Exercise requirements: How many lines in the material below include the word "RESET"? Give only the number.

Dataset records:
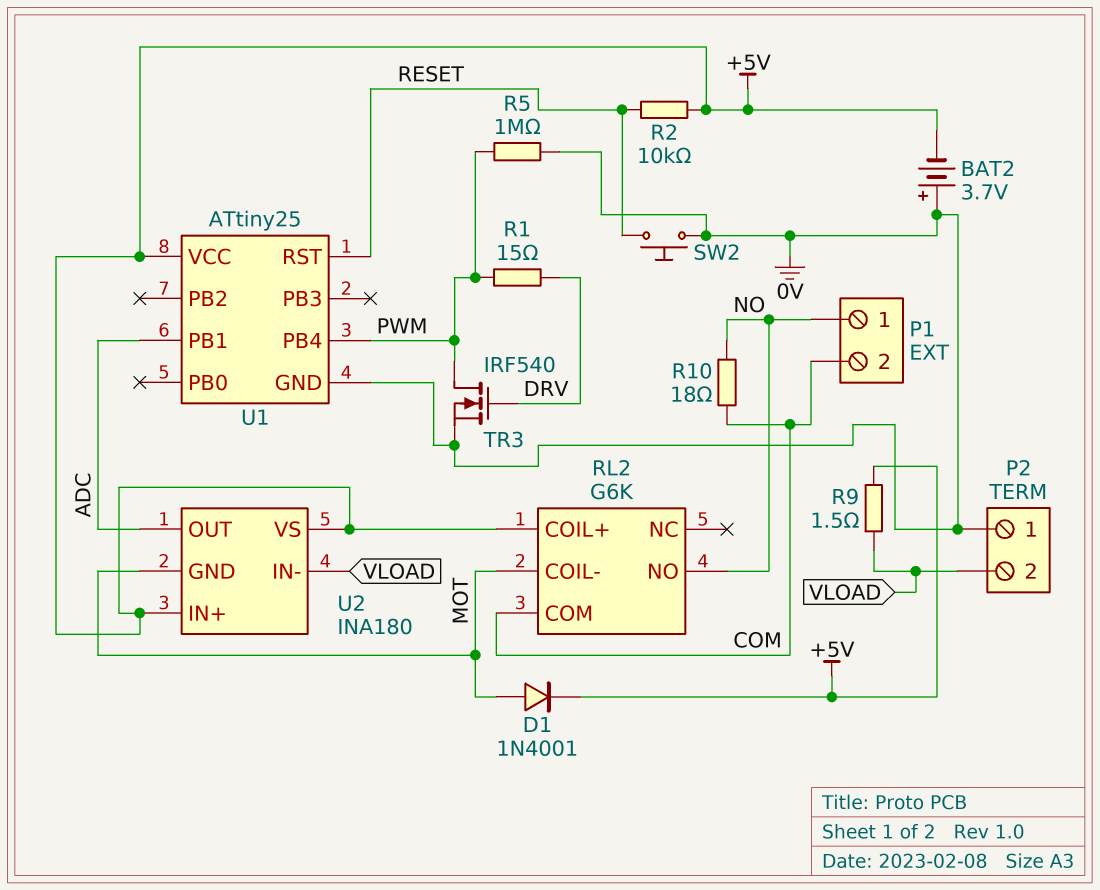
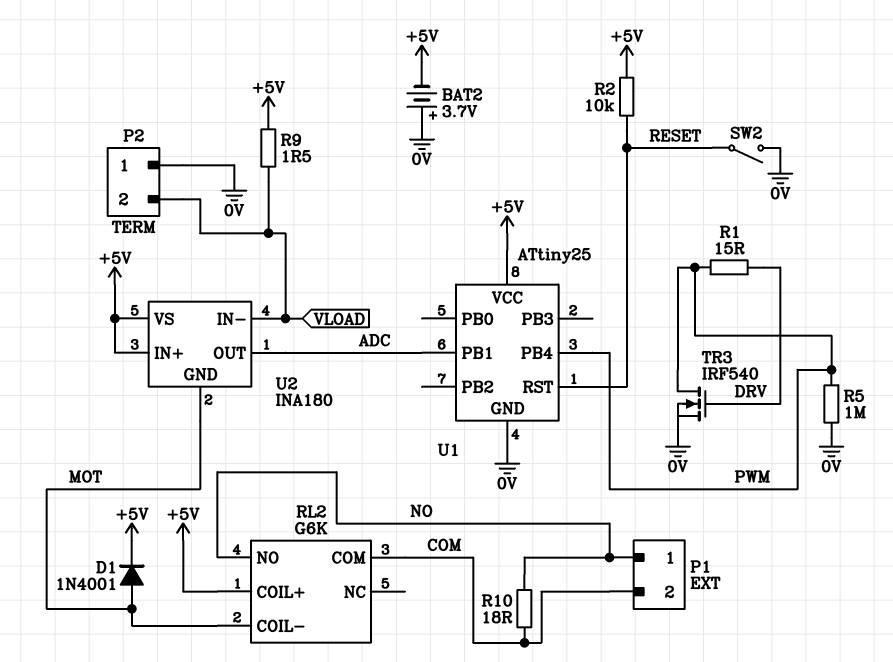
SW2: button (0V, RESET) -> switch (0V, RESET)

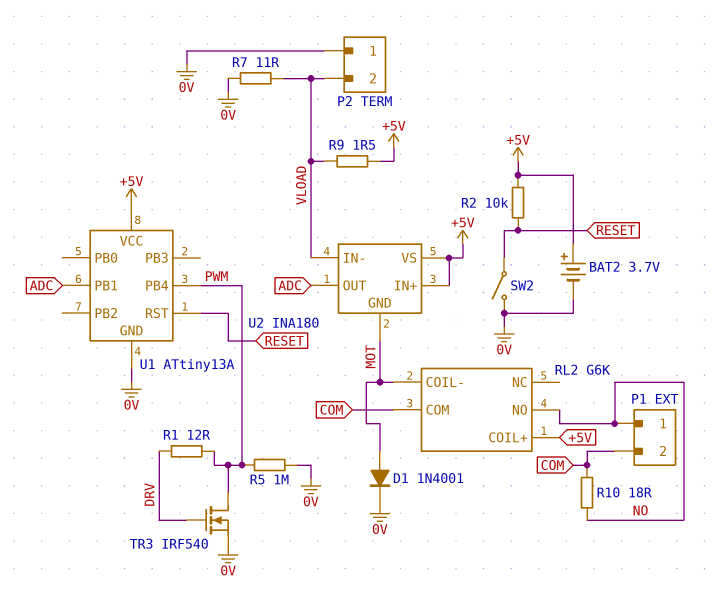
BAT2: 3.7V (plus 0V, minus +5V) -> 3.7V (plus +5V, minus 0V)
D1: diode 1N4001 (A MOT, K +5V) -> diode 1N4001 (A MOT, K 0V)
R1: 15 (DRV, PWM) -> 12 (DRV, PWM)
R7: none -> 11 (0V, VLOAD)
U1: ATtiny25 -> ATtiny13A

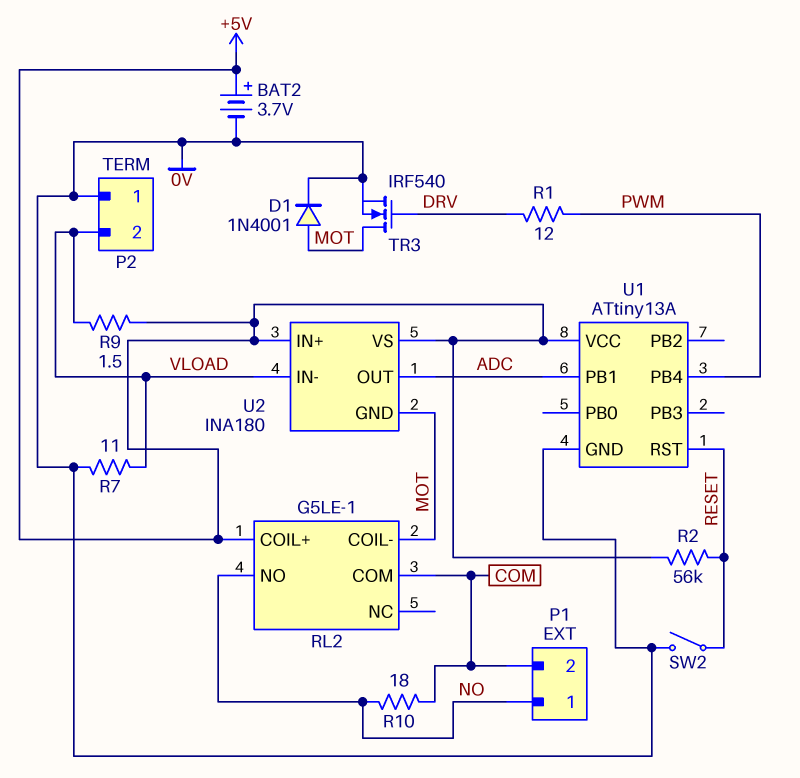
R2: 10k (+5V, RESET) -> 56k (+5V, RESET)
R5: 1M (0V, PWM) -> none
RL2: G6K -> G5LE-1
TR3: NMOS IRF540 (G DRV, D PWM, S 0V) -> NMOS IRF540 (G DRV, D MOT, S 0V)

Answer to the exercise: 2